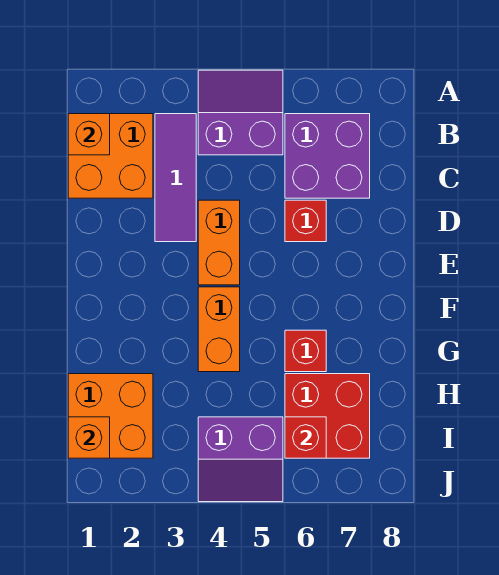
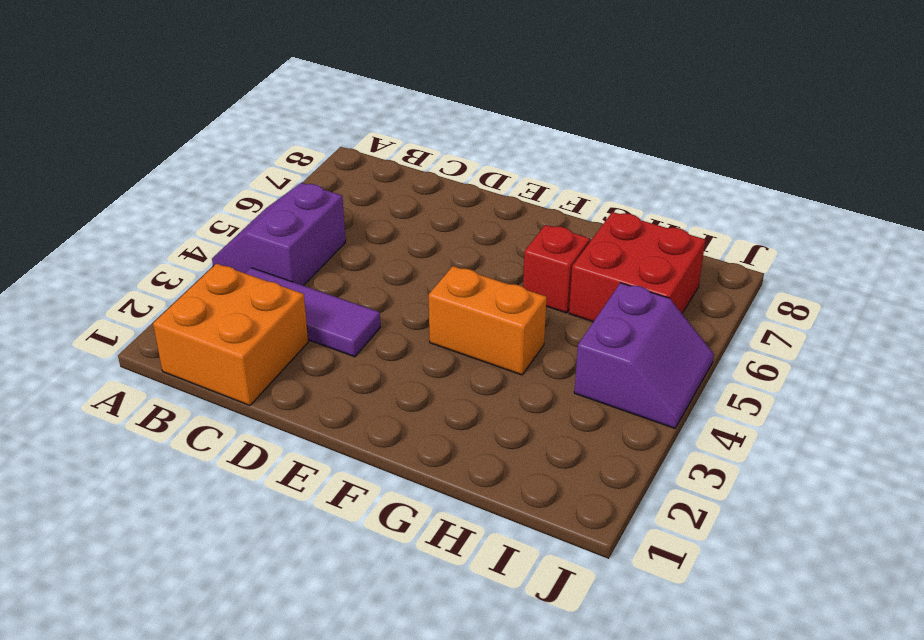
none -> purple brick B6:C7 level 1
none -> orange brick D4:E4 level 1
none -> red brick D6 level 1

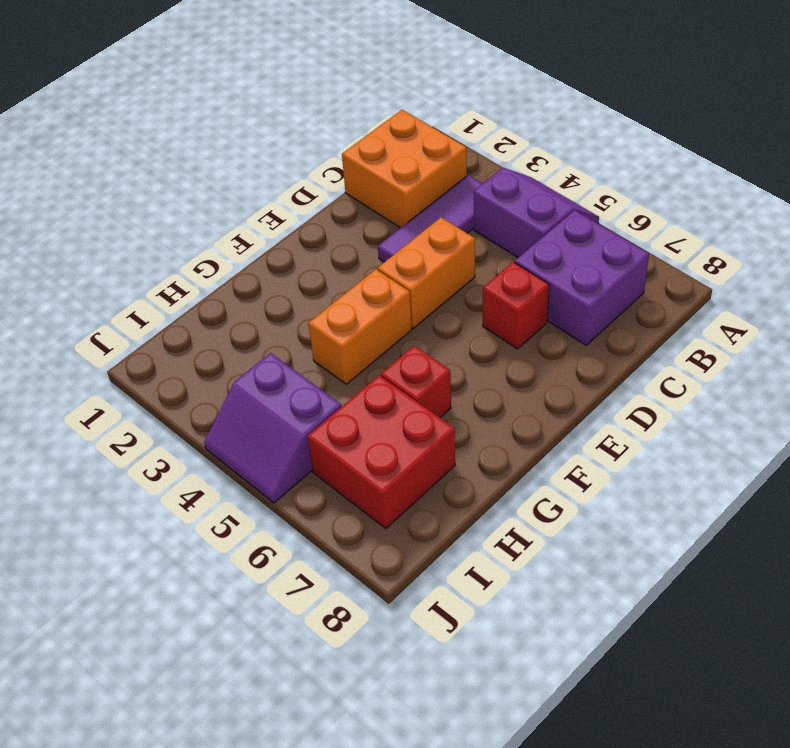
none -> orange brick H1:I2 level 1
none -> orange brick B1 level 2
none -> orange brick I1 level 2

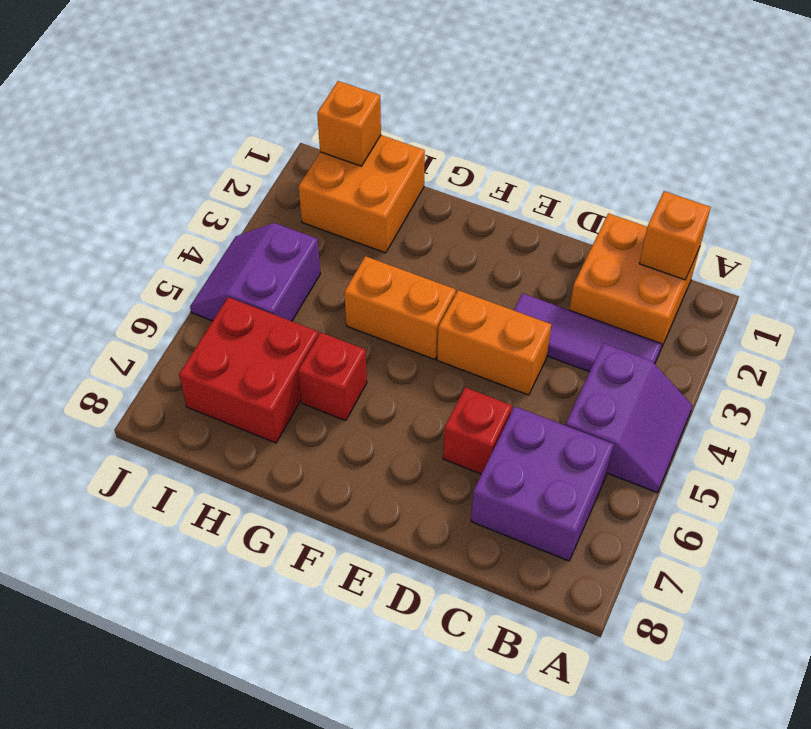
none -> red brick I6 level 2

· · · · · · ·

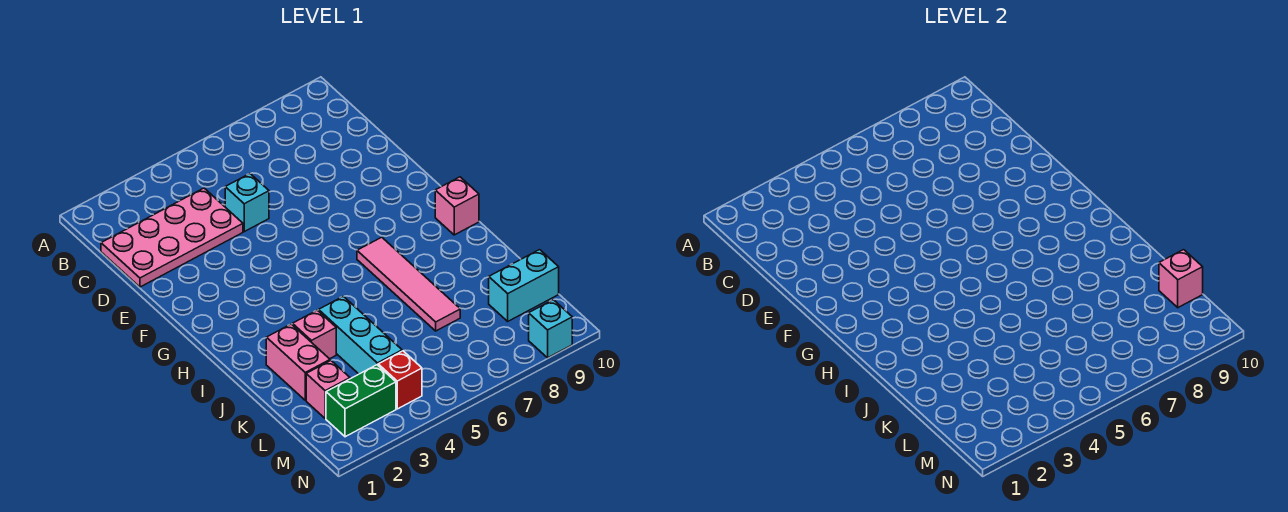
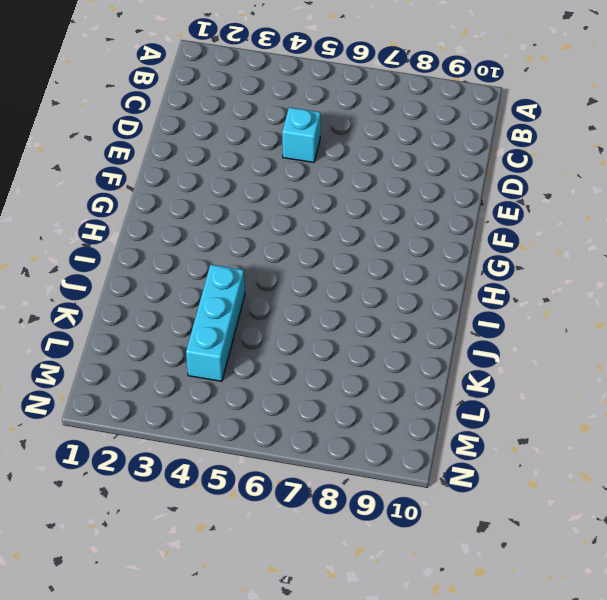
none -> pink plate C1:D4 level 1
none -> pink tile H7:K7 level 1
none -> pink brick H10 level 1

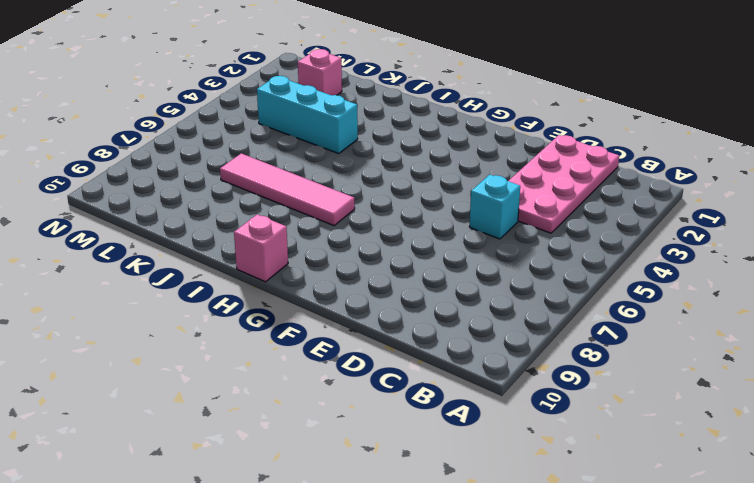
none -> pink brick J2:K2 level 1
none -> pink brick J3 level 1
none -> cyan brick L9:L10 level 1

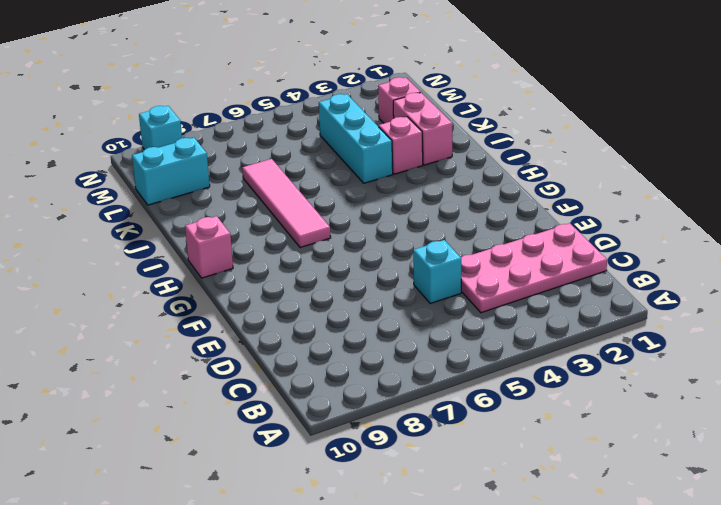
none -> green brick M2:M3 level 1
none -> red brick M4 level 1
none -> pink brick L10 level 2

· · · · · · ·

* What to produce: Every line from the line containing "none -> red brick M4 level 1" through the line containing "none -> pink brick L10 level 2" in the records above must be retyped exactly. Leave out the rest.

* Finished task:
none -> red brick M4 level 1
none -> pink brick L10 level 2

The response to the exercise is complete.